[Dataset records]
★ ★ ★ ★ ★

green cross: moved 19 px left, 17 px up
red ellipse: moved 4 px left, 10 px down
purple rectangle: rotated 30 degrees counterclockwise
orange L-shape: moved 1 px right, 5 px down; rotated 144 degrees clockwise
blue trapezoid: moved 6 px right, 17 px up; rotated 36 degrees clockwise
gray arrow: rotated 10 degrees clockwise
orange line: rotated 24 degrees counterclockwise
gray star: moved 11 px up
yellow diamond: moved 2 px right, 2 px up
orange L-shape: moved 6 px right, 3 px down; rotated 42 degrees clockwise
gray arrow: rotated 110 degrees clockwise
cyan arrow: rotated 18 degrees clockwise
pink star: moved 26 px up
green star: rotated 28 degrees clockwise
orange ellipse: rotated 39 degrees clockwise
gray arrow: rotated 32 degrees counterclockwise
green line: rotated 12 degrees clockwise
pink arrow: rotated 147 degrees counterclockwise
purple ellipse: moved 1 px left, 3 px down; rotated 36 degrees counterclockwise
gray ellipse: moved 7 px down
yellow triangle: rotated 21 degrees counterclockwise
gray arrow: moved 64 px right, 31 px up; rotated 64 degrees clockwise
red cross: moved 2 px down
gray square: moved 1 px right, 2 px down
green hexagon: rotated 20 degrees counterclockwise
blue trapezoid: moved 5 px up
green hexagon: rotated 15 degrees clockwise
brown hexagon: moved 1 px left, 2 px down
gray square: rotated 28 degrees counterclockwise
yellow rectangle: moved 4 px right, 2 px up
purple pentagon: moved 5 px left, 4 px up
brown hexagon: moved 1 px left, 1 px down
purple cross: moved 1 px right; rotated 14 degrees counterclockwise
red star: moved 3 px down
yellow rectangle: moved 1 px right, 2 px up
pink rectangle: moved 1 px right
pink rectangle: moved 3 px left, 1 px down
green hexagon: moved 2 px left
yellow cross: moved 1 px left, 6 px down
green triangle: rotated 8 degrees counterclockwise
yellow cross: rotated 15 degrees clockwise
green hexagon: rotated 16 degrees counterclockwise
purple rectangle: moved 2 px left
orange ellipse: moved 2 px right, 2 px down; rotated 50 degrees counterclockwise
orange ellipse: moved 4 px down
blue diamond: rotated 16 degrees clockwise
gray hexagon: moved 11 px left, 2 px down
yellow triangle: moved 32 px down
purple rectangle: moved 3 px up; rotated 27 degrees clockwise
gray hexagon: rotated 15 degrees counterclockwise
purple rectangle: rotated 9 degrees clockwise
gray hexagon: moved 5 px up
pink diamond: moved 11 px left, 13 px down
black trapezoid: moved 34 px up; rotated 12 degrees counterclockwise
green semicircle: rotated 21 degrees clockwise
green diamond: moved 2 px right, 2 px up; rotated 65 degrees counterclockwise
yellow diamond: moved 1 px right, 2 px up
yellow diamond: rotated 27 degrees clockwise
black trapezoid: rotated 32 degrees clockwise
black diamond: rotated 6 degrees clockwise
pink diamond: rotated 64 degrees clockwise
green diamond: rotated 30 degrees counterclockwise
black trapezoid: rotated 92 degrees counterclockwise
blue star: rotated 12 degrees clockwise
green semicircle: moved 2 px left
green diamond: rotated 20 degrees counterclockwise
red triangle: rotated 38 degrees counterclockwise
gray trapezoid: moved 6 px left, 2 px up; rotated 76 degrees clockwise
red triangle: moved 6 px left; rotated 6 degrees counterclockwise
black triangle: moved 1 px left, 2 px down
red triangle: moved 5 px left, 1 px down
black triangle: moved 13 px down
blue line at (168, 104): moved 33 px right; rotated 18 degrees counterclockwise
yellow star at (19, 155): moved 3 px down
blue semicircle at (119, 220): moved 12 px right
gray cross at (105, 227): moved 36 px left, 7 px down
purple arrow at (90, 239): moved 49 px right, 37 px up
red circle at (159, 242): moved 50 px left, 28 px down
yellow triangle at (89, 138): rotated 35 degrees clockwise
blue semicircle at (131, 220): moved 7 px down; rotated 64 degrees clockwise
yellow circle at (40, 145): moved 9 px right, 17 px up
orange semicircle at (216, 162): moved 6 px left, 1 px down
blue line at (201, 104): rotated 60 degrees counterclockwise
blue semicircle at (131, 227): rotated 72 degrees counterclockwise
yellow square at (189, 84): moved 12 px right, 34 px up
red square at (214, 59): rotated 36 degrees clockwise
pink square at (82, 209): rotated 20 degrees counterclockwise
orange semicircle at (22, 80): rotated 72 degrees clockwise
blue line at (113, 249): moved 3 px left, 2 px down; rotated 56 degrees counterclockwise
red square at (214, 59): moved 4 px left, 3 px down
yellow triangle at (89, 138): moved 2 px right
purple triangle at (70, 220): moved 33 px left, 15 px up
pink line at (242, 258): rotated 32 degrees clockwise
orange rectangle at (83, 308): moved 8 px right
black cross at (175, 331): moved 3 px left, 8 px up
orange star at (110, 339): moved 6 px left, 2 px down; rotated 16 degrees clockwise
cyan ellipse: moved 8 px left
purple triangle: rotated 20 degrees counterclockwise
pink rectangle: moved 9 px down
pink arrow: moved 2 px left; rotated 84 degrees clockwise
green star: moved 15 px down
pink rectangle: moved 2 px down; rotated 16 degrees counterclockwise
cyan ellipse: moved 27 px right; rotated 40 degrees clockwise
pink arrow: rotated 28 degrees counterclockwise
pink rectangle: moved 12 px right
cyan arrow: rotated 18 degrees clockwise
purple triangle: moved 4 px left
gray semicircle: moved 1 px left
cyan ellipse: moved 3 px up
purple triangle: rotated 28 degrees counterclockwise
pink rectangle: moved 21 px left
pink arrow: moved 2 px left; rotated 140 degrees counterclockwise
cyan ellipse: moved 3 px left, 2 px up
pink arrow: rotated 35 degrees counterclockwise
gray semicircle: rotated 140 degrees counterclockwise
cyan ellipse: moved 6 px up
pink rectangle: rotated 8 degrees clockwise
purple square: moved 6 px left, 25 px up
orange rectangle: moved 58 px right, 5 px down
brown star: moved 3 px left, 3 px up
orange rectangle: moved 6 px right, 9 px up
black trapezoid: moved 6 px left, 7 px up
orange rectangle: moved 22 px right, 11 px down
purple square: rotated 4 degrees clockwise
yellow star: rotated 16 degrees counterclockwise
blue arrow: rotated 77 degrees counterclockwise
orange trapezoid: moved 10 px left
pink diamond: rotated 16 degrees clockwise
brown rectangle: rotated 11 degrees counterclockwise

★ ★ ★ ★ ★

Directions for this task: Reproduce the listing verbatim from its first line through the line containing "green star: rotated 28 degrees clockwise", both ends inclusive.

Full response:
green cross: moved 19 px left, 17 px up
red ellipse: moved 4 px left, 10 px down
purple rectangle: rotated 30 degrees counterclockwise
orange L-shape: moved 1 px right, 5 px down; rotated 144 degrees clockwise
blue trapezoid: moved 6 px right, 17 px up; rotated 36 degrees clockwise
gray arrow: rotated 10 degrees clockwise
orange line: rotated 24 degrees counterclockwise
gray star: moved 11 px up
yellow diamond: moved 2 px right, 2 px up
orange L-shape: moved 6 px right, 3 px down; rotated 42 degrees clockwise
gray arrow: rotated 110 degrees clockwise
cyan arrow: rotated 18 degrees clockwise
pink star: moved 26 px up
green star: rotated 28 degrees clockwise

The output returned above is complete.